→ **Aim of the task**
Every line from the one with "C4: 15pF (COM, XO) -> 15pF (COM, IC4/PF0)" through the end of the entries below must be retyped exactly, and only those lines. The pictures are not part of the copy.

:: Records provided

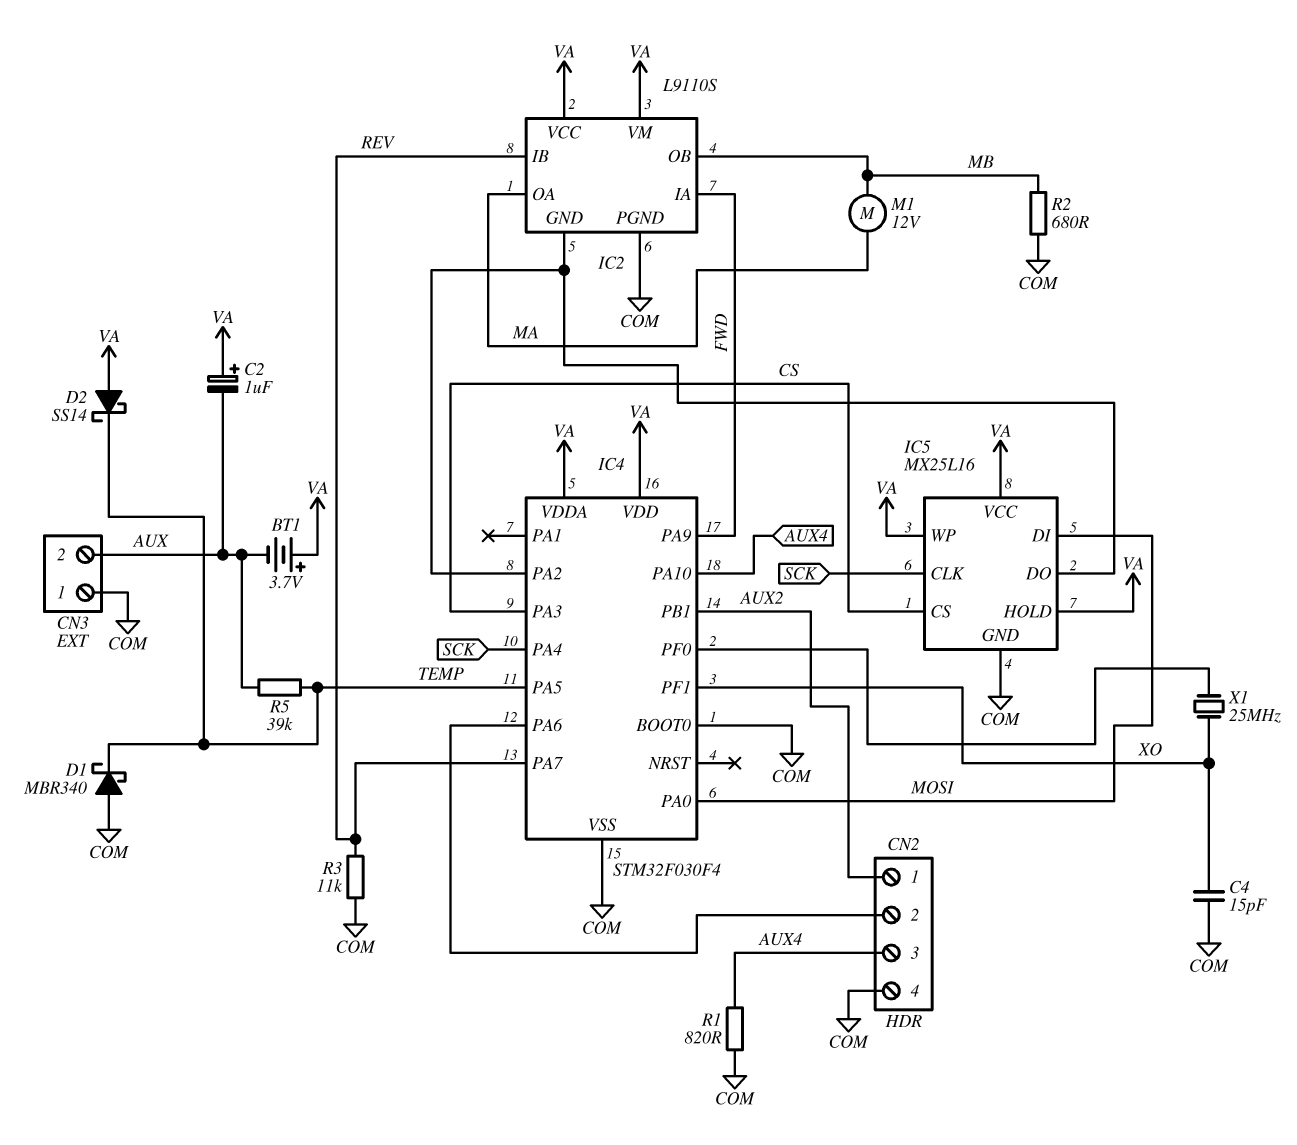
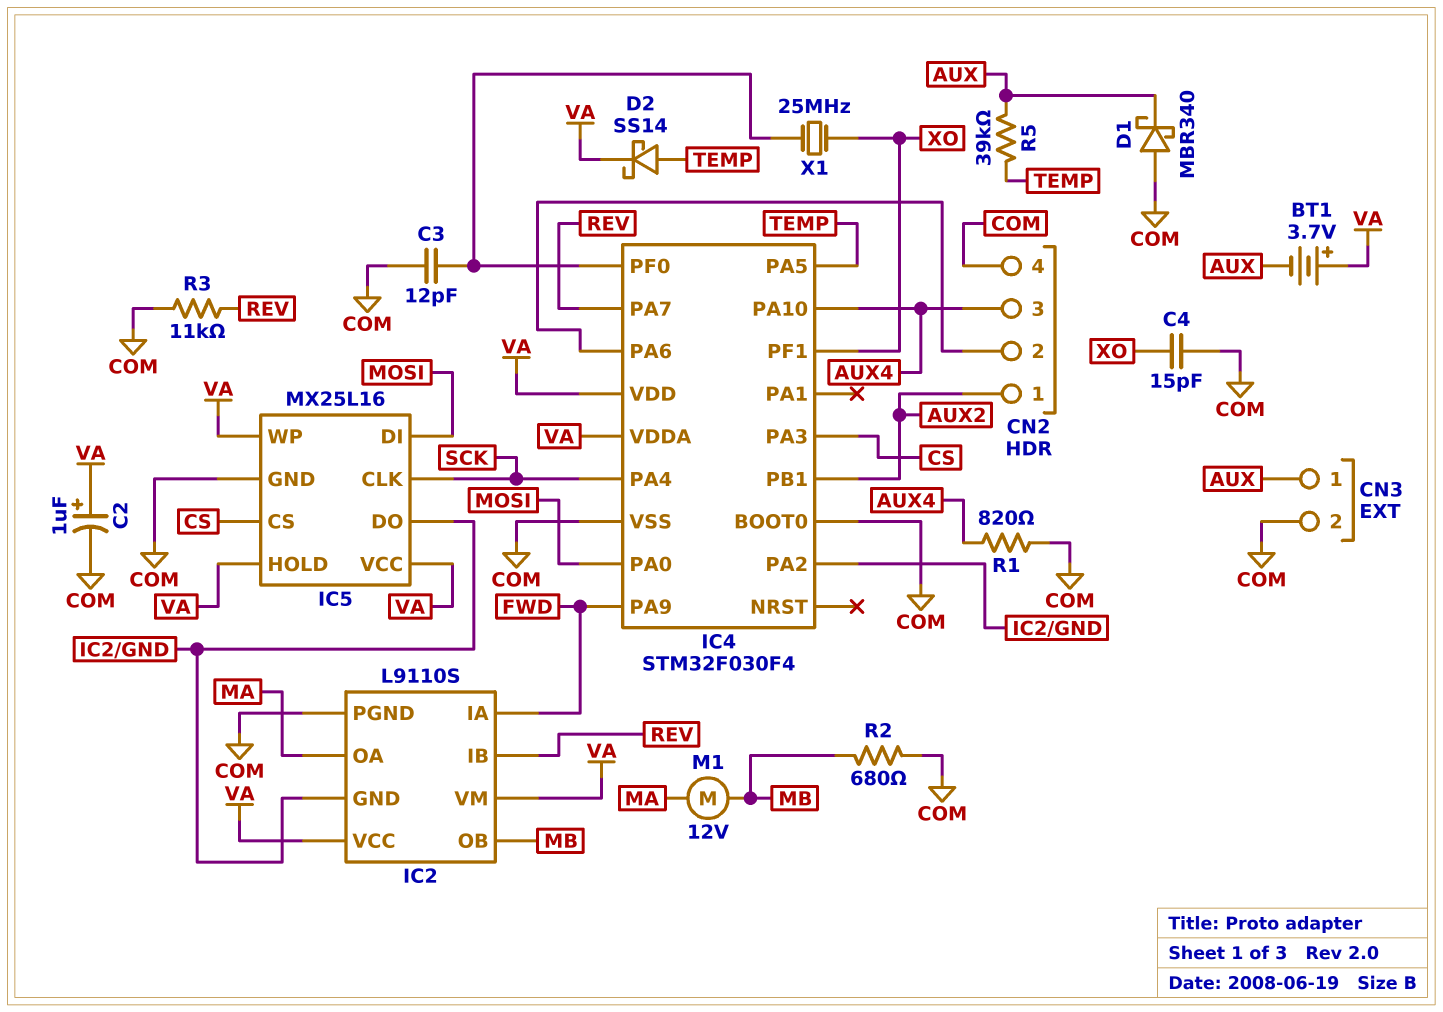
C2: 1uF (plus VA, minus AUX) -> 1uF (plus VA, minus COM)
C3: none -> 12pF (COM, IC4/PF0)
CN3 pin 1: COM -> AUX
CN3 pin 2: AUX -> COM
D1: schottky MBR340 (A COM, K TEMP) -> schottky MBR340 (A COM, K AUX)
D2: schottky SS14 (A VA, K TEMP) -> schottky SS14 (A TEMP, K VA)

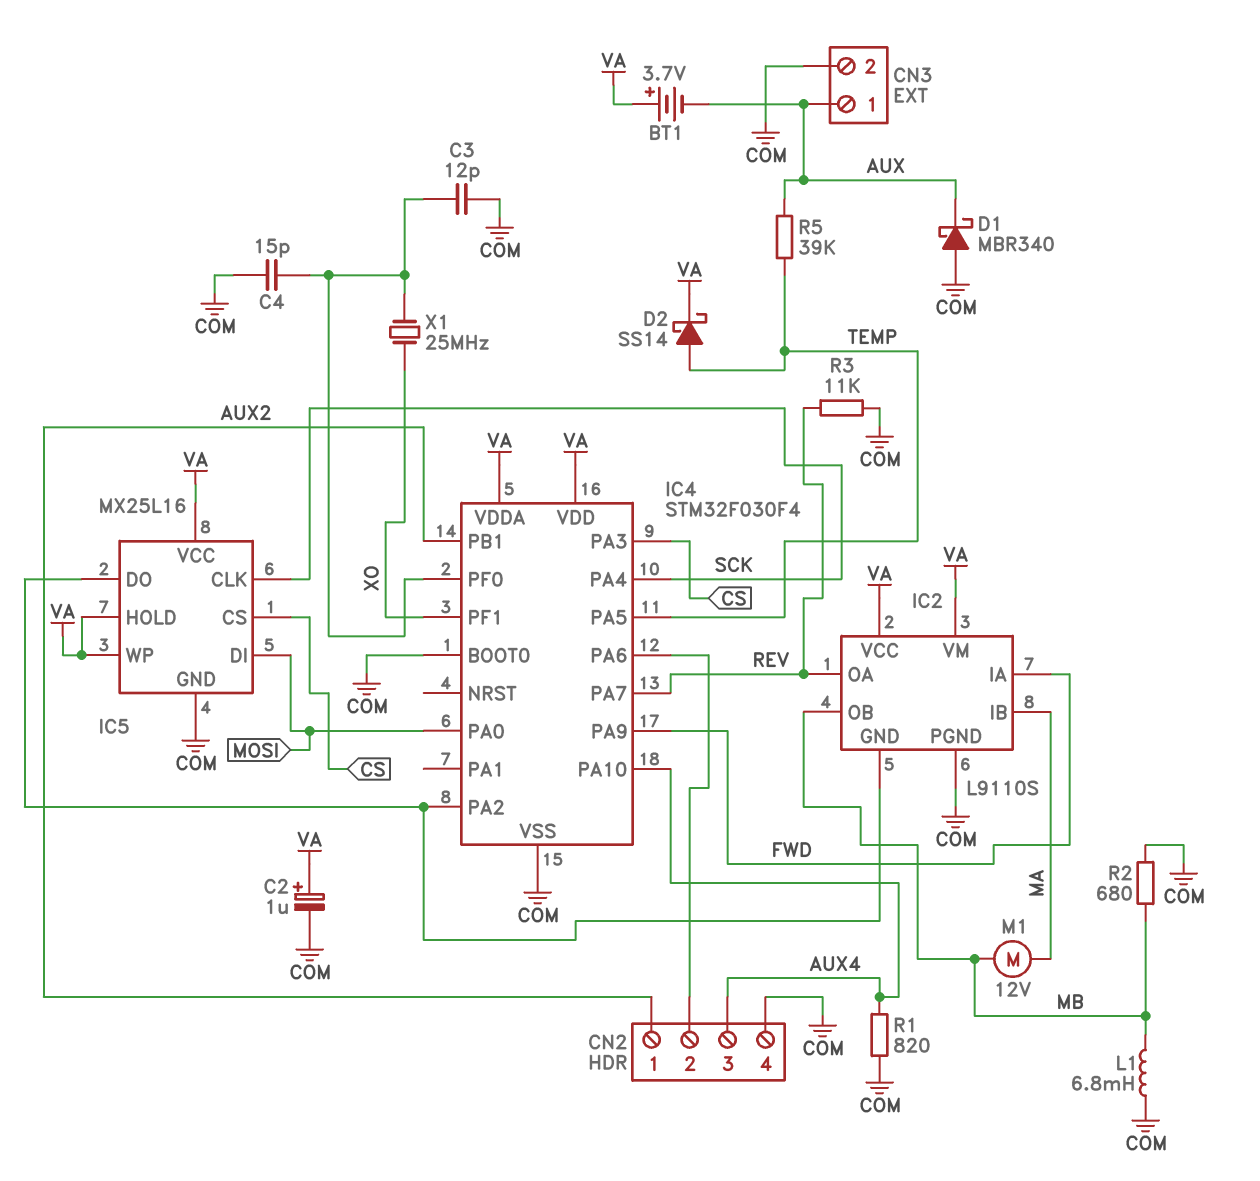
C4: 15pF (COM, XO) -> 15pF (COM, IC4/PF0)
IC2 pin IB: REV -> MA
IC2 pin OA: MA -> REV
L1: none -> 6.8mH (COM, MB)

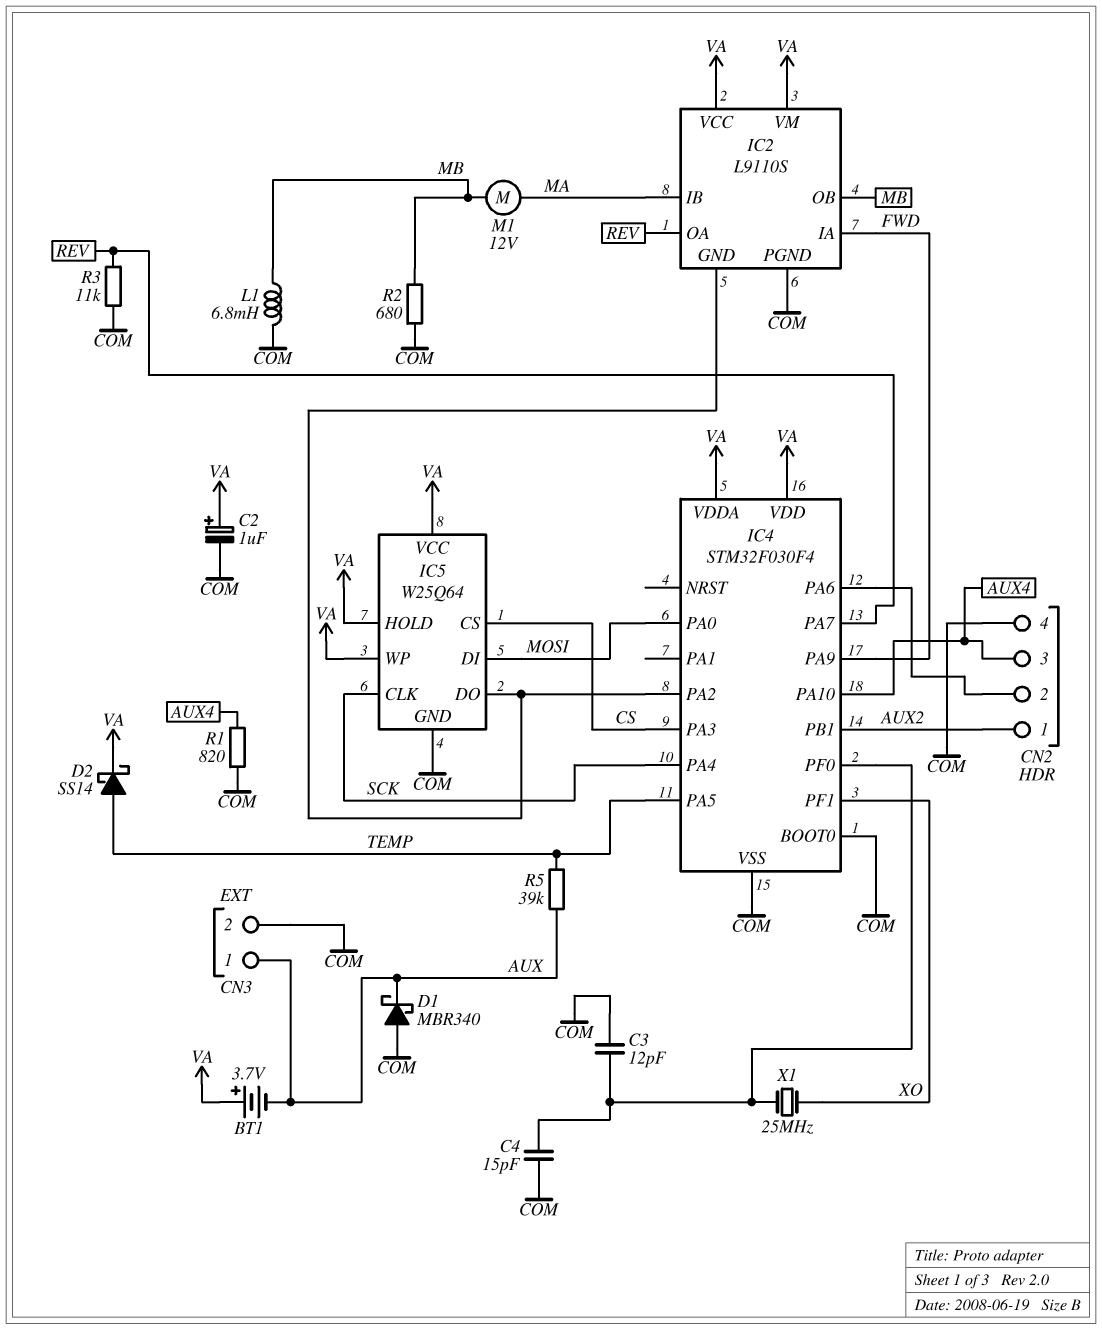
IC5: MX25L16 -> W25Q64

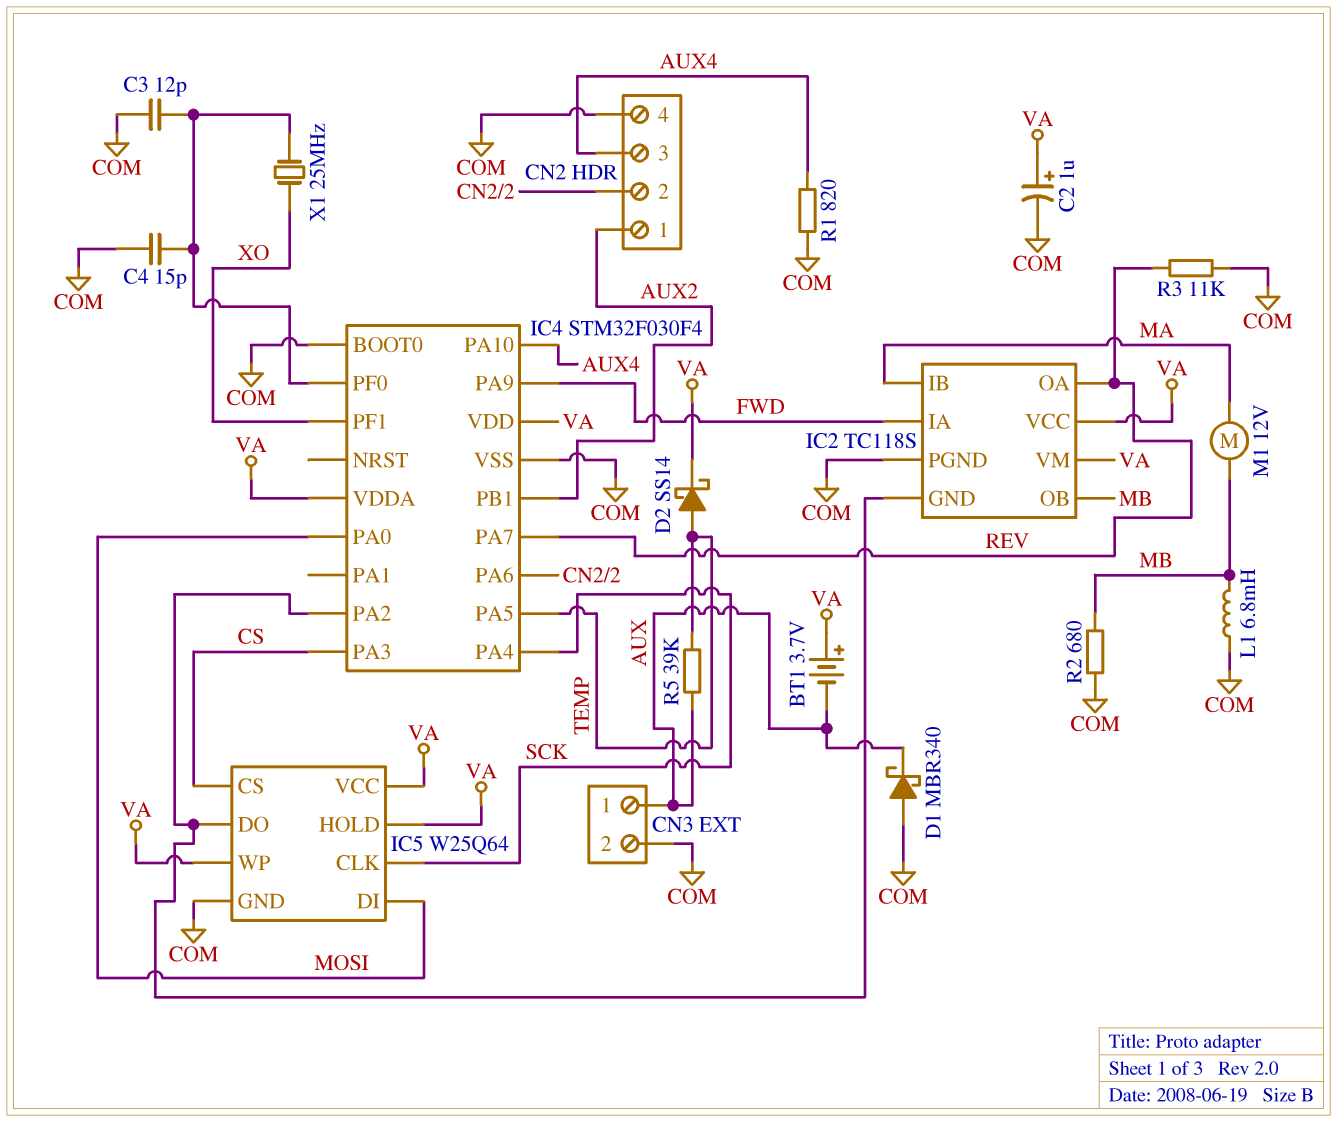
IC2: L9110S -> TC118S

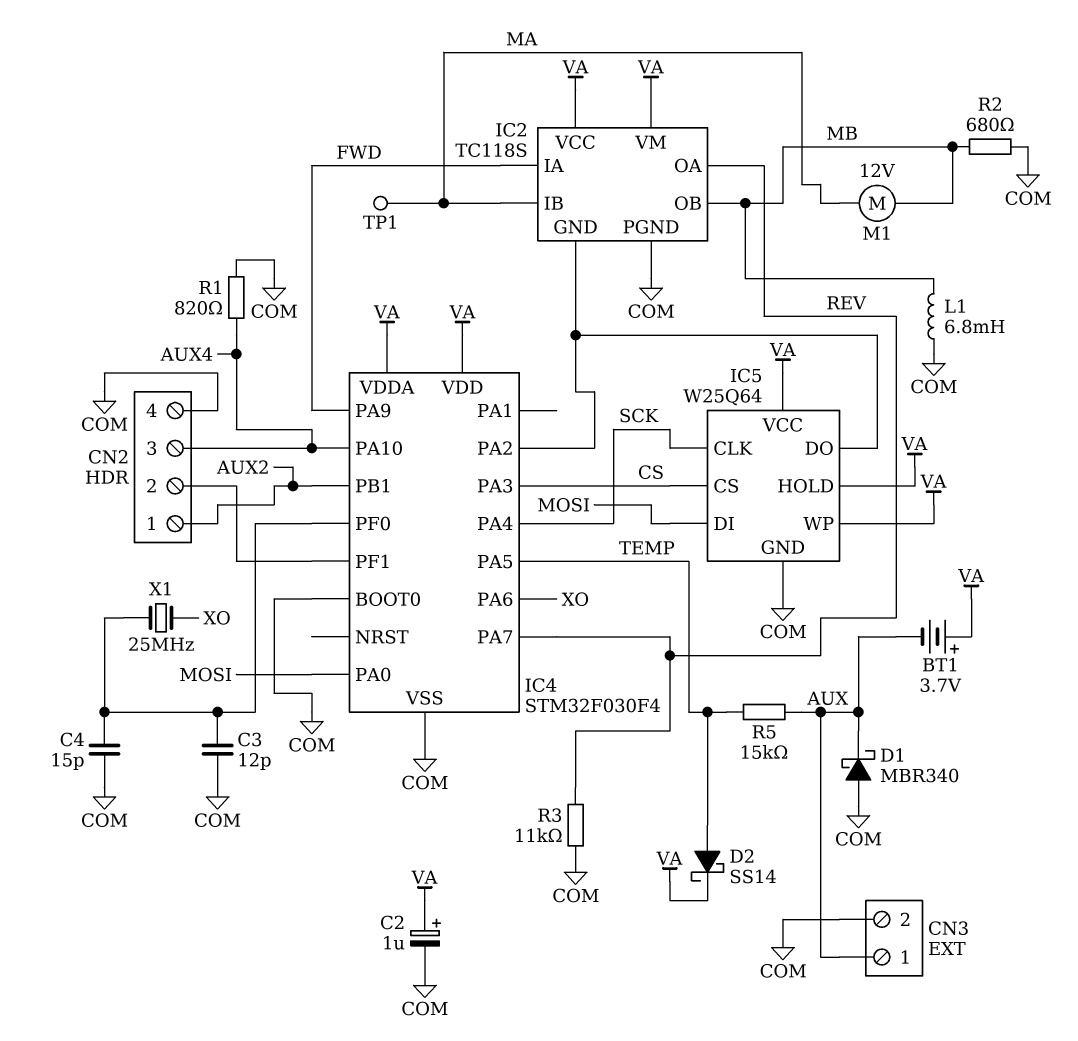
IC4 pin PA6: CN2/2 -> XO
IC4 pin PF1: XO -> CN2/2
R5: 39k (AUX, TEMP) -> 15k (AUX, TEMP)
TP1: none -> test point (MA)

::::

→ **Output below**
C4: 15pF (COM, XO) -> 15pF (COM, IC4/PF0)
IC2 pin IB: REV -> MA
IC2 pin OA: MA -> REV
L1: none -> 6.8mH (COM, MB)

IC5: MX25L16 -> W25Q64

IC2: L9110S -> TC118S

IC4 pin PA6: CN2/2 -> XO
IC4 pin PF1: XO -> CN2/2
R5: 39k (AUX, TEMP) -> 15k (AUX, TEMP)
TP1: none -> test point (MA)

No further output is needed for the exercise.